Directions for this task
Every entry should be duplicated verbatim, and no picture may appear in the copy.

(Object state change records)
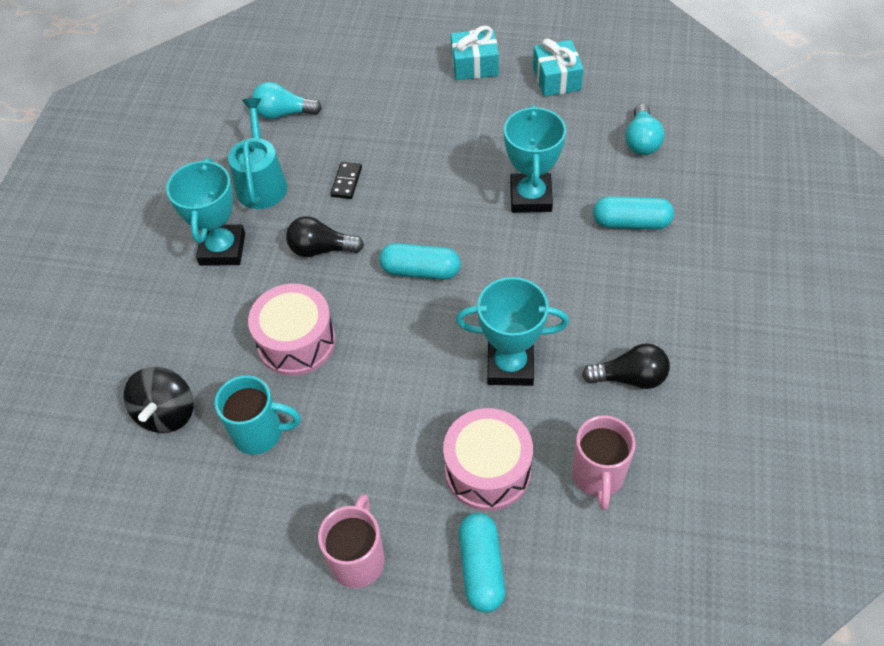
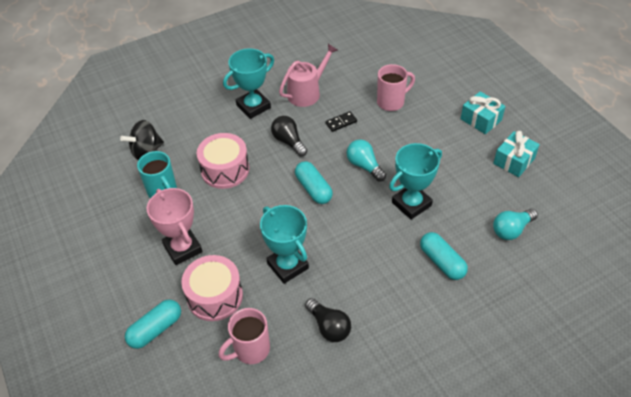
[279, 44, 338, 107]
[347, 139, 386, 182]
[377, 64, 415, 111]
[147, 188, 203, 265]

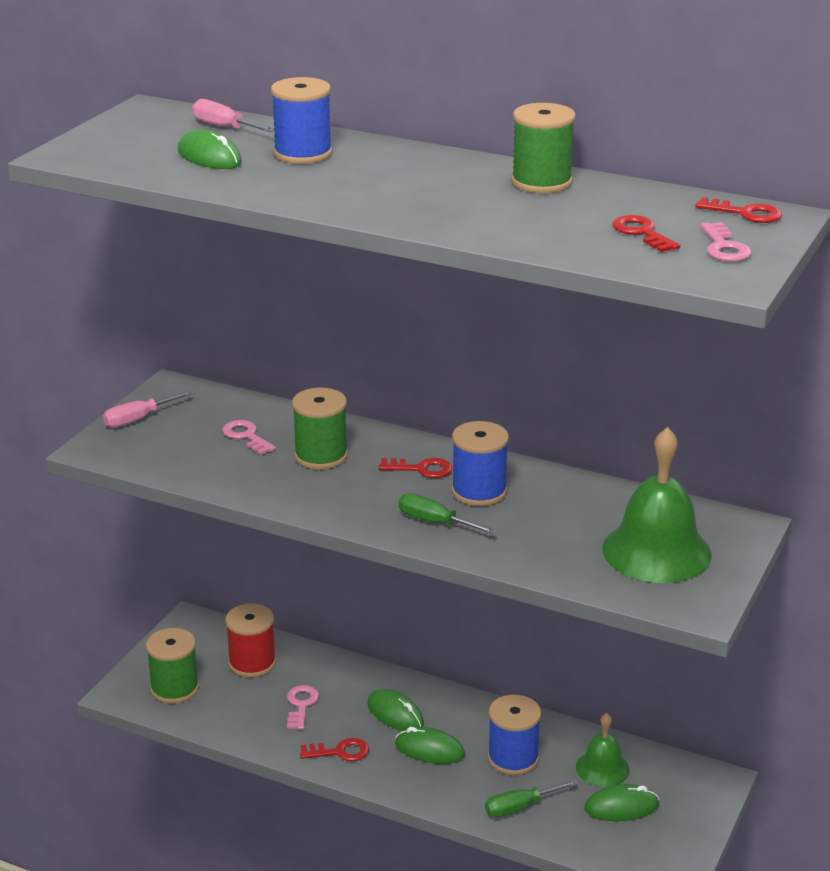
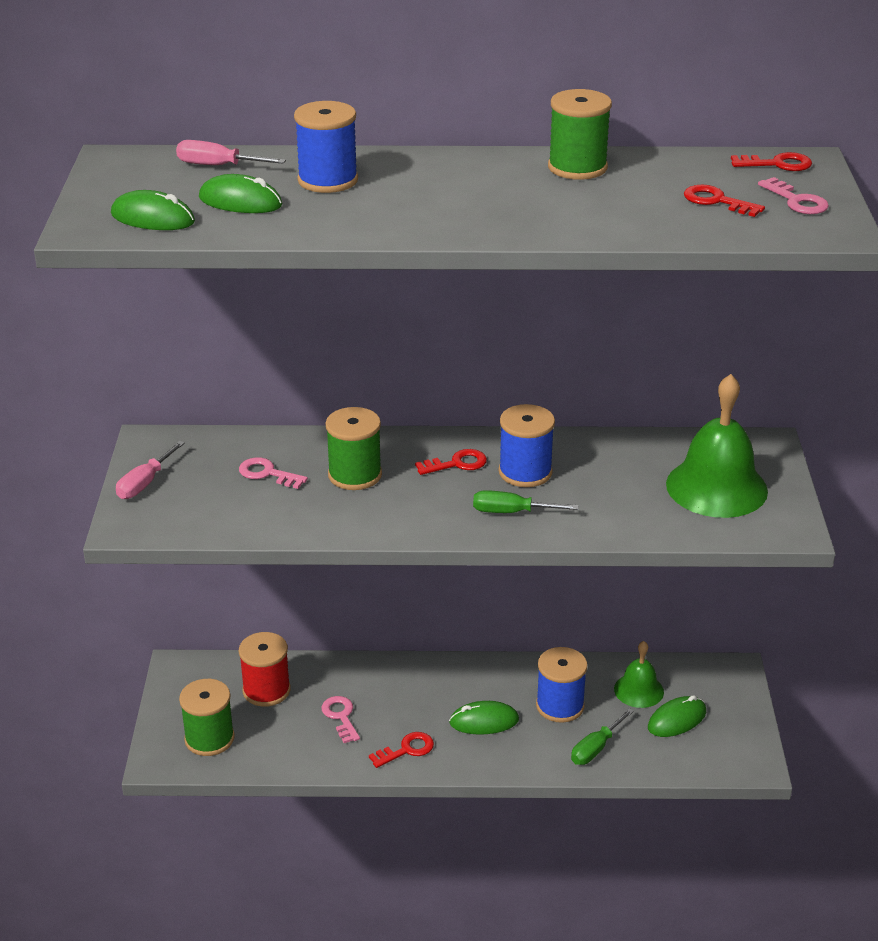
[111, 190, 195, 230]

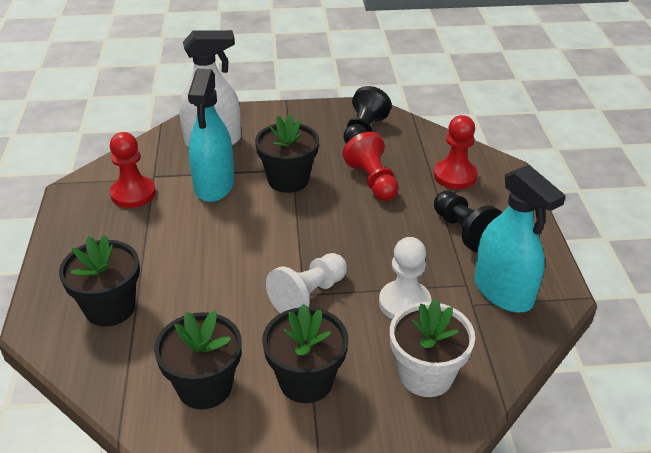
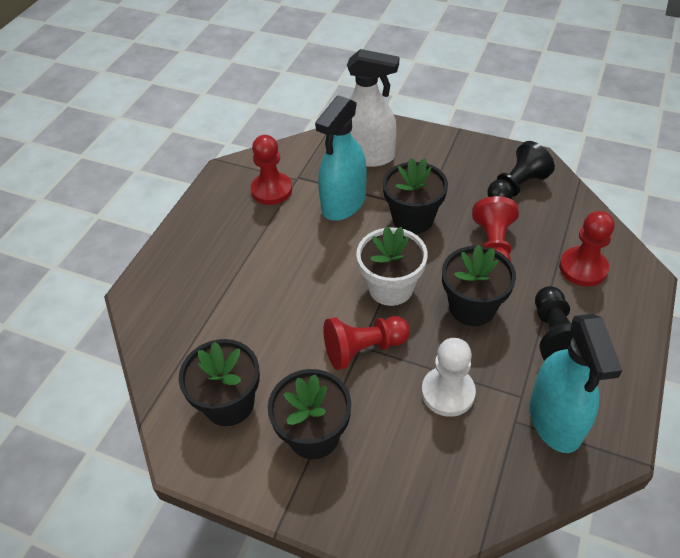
[442, 245, 516, 326]
[323, 316, 410, 370]
[356, 226, 428, 306]

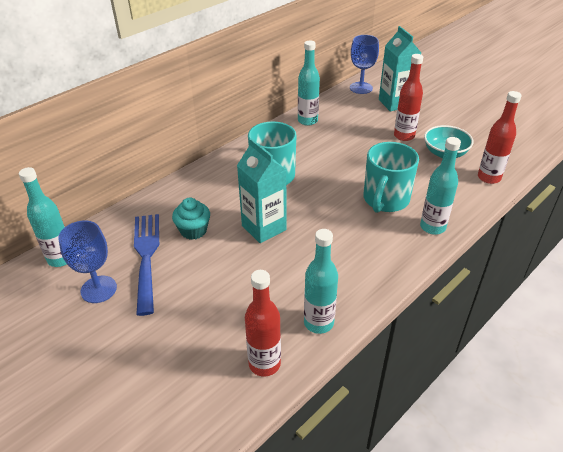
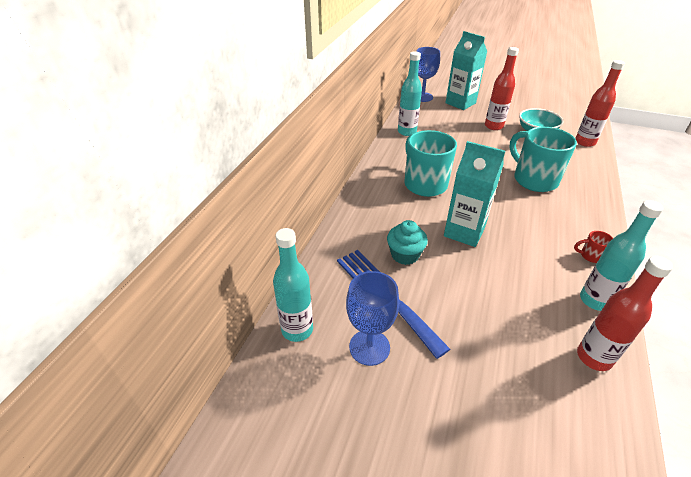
[510, 127, 577, 192]
[420, 137, 461, 235] (first image)
[574, 231, 613, 263]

Response to the exercise
[279, 44, 338, 107]
[347, 139, 386, 182]
[377, 64, 415, 111]
[147, 188, 203, 265]

[111, 190, 195, 230]

[442, 245, 516, 326]
[323, 316, 410, 370]
[356, 226, 428, 306]

[510, 127, 577, 192]
[420, 137, 461, 235] (first image)
[574, 231, 613, 263]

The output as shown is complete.